▶ **Request**
Pick out every line in the records below that contains the string "tuplet", and copy each of those lines in full.
▬▬▬
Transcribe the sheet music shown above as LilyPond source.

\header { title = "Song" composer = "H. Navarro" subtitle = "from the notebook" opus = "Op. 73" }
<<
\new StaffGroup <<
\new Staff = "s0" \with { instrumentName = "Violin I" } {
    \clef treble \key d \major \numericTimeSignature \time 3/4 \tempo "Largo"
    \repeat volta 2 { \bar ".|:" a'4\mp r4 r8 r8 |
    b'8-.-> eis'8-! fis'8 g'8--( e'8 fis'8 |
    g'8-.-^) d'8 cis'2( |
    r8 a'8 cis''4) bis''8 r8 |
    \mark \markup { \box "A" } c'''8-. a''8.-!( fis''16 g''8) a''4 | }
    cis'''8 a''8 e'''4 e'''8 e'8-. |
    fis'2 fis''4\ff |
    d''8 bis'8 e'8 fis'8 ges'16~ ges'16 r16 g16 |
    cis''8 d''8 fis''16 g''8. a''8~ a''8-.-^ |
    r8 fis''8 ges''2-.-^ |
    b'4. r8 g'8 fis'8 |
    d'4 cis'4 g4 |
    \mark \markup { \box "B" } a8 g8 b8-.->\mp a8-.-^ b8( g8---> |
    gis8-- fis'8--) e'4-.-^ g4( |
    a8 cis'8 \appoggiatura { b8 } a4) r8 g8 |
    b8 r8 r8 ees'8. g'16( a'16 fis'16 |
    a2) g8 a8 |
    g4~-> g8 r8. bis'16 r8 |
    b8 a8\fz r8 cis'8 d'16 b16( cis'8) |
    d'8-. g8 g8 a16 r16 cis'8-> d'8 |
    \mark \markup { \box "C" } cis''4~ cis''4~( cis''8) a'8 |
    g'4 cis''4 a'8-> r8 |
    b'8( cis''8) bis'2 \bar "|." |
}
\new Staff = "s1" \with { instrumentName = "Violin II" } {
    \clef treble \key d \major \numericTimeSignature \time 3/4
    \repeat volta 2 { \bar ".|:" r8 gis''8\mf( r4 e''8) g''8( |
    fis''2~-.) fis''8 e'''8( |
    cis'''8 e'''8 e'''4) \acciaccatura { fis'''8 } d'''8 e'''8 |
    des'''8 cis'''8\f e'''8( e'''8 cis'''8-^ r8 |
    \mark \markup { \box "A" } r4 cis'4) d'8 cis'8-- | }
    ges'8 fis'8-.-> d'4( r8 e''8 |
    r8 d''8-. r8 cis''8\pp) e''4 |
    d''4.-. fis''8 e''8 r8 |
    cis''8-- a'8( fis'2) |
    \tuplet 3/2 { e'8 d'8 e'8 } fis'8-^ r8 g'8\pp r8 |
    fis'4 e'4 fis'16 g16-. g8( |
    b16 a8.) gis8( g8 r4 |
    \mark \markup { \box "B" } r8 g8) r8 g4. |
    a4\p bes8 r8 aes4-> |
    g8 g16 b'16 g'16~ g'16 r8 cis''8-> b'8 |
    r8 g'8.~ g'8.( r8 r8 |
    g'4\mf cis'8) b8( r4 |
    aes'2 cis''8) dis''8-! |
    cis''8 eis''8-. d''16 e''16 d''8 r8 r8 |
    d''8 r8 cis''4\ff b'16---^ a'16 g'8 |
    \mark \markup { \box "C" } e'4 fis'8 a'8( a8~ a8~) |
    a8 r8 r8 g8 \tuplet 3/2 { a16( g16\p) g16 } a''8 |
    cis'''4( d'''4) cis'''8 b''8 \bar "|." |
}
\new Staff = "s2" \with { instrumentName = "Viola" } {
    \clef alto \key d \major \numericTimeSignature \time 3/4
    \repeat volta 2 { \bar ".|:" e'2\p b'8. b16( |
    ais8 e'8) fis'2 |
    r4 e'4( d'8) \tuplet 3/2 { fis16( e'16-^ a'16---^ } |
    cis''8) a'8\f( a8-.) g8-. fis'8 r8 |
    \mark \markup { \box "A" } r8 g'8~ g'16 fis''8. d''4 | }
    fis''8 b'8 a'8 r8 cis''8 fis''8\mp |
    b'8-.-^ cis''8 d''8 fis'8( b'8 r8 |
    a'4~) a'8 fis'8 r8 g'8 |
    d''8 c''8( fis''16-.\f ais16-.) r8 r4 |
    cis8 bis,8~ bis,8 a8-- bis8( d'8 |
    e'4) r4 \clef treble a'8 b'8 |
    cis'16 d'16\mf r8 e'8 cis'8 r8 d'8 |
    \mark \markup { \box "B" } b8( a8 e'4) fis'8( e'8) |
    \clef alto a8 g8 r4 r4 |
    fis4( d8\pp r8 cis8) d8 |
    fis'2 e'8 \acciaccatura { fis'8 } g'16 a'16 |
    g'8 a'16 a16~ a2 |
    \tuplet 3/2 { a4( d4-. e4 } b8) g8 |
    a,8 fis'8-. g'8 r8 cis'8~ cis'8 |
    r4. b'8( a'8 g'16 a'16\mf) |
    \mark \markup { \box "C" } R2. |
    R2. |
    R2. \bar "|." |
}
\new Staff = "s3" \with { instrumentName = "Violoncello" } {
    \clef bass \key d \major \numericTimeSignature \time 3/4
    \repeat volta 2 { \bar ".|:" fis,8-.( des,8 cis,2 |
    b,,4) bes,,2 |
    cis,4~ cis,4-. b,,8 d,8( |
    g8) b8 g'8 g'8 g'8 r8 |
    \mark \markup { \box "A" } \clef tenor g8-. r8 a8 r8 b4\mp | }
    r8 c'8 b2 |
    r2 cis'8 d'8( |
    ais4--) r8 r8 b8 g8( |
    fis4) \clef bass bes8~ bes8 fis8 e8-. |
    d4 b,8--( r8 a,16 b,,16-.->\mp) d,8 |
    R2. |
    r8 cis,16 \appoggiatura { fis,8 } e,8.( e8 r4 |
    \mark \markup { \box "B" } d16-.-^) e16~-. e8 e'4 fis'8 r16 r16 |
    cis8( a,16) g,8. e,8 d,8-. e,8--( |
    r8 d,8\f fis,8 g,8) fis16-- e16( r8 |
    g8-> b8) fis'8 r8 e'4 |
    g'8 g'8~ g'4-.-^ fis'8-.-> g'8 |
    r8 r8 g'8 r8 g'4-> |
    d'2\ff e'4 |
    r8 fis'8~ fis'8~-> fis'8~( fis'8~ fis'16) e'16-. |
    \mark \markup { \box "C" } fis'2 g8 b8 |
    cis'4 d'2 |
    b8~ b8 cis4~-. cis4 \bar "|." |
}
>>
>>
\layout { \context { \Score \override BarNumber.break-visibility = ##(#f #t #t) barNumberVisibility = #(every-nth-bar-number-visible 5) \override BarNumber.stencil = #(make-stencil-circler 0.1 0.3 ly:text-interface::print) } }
▬▬▬
▶ **Response to the exercise**
    \tuplet 3/2 { e'8 d'8 e'8 } fis'8-^ r8 g'8\pp r8 |
    a8 r8 r8 g8 \tuplet 3/2 { a16( g16\p) g16 } a''8 |
    r4 e'4( d'8) \tuplet 3/2 { fis16( e'16-^ a'16---^ } |
    \tuplet 3/2 { a4( d4-. e4 } b8) g8 |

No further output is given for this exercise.